— Begin Provided records —

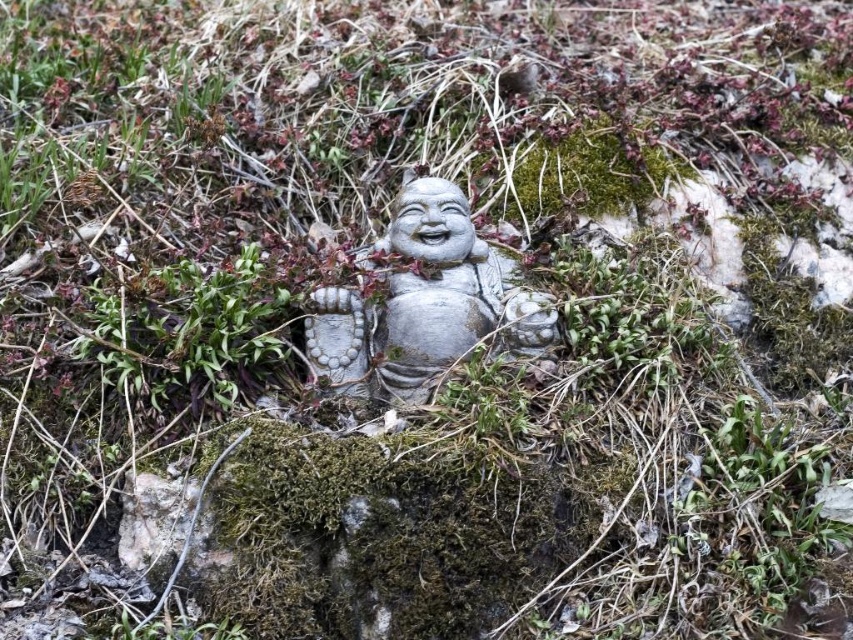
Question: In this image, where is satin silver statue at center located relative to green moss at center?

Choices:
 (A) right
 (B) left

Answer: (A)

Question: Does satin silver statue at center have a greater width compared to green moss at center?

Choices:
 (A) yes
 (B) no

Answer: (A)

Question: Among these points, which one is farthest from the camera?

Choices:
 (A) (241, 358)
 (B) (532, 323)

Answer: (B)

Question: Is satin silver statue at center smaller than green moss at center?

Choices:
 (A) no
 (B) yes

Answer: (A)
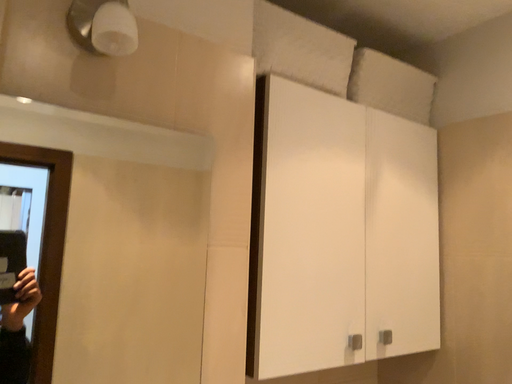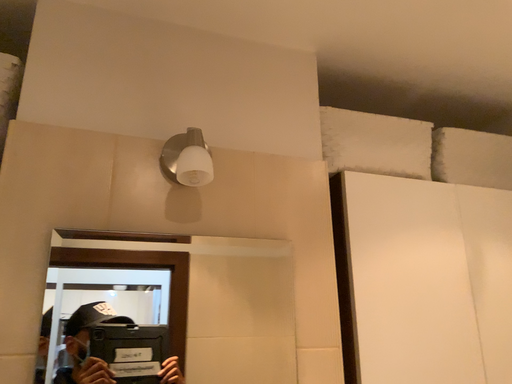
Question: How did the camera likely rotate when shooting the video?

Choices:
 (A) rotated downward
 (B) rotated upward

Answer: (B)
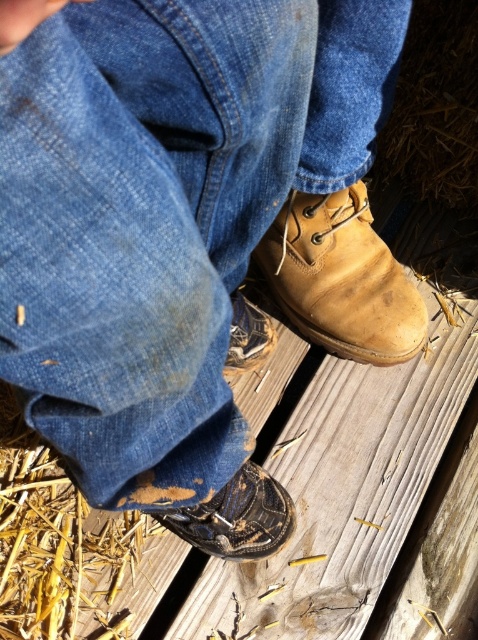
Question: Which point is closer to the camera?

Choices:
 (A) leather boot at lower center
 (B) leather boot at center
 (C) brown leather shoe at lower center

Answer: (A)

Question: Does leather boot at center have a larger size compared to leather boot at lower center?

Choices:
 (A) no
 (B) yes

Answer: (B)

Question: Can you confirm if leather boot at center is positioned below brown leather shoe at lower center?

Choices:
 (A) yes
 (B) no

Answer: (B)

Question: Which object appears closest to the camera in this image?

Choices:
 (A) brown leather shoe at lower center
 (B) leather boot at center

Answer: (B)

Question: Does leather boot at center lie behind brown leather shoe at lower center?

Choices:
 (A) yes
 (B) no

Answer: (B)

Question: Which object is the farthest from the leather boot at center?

— End Provided records —

* **What you need to do**: Locate every line in the data above that contains the string "statue", and copy each such line in full.

* **Solution to this task**:
Question: In this image, where is satin silver statue at center located relative to green moss at center?
Question: Does satin silver statue at center have a greater width compared to green moss at center?
Question: Is satin silver statue at center smaller than green moss at center?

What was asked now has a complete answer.